To do
Please print every record below exactly as it appears, but leave out the pictures.
__________________________________________________
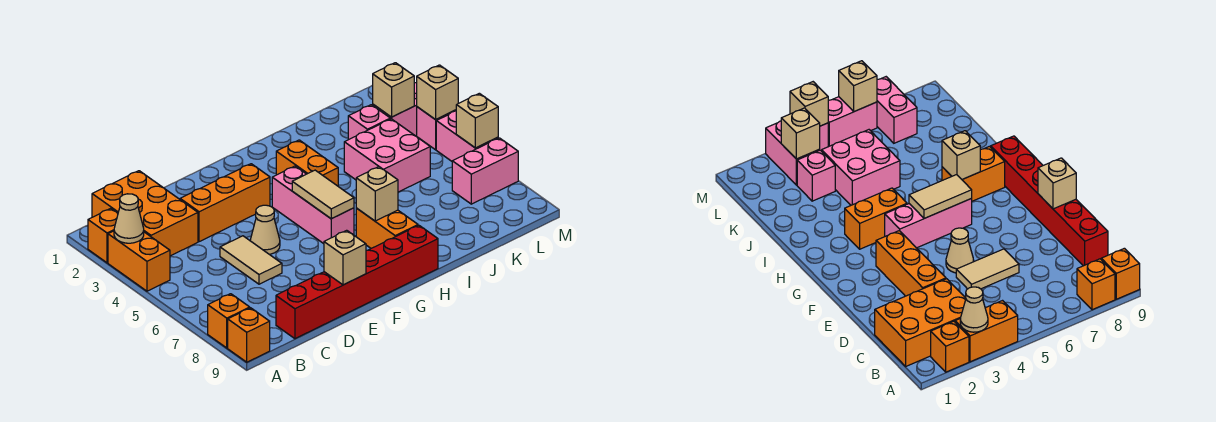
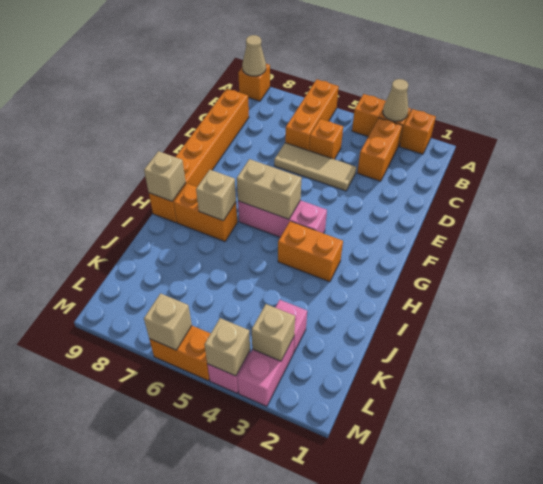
orange brick A8 level 1 -> orange brick C5 level 1
orange brick B1:C3 level 1 -> orange brick B3:C3 level 1
red brick C9:H9 level 1 -> orange brick C9:H9 level 1
orange brick D3:F3 level 1 -> orange brick A6:C6 level 1
tan tile D5:D6 level 1 -> tan tile D4:D6 level 1
tan cone E5 level 1 -> tan cone A9 level 2
tan brick E9 level 2 -> tan brick H9 level 2
tan tile G5:G6 level 2 -> tan brick G5:G6 level 2
pink brick J4:K5 level 1 -> none
pink brick L7:M7 level 1 -> none
pink brick M5:M6 level 1 -> orange brick M5:M6 level 1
__________________________________________________
Answer
orange brick A8 level 1 -> orange brick C5 level 1
orange brick B1:C3 level 1 -> orange brick B3:C3 level 1
red brick C9:H9 level 1 -> orange brick C9:H9 level 1
orange brick D3:F3 level 1 -> orange brick A6:C6 level 1
tan tile D5:D6 level 1 -> tan tile D4:D6 level 1
tan cone E5 level 1 -> tan cone A9 level 2
tan brick E9 level 2 -> tan brick H9 level 2
tan tile G5:G6 level 2 -> tan brick G5:G6 level 2
pink brick J4:K5 level 1 -> none
pink brick L7:M7 level 1 -> none
pink brick M5:M6 level 1 -> orange brick M5:M6 level 1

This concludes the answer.